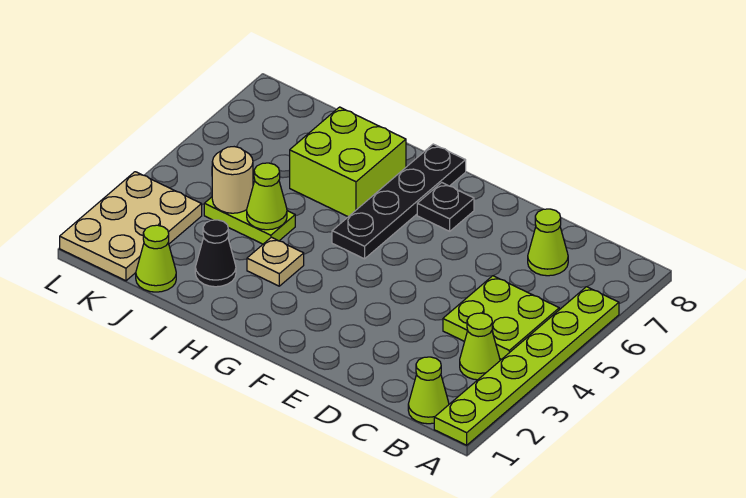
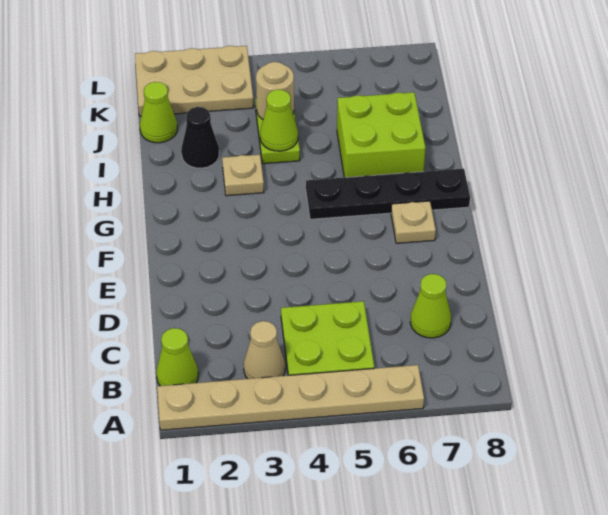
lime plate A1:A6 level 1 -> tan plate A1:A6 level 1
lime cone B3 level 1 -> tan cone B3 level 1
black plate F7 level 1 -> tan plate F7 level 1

+++

• What is expected:
The only output should be the lines from the one containing "lime cone B3 level 1 -> tan cone B3 level 1" through the final line of the material above, copied exactly.

• Reply to the task:
lime cone B3 level 1 -> tan cone B3 level 1
black plate F7 level 1 -> tan plate F7 level 1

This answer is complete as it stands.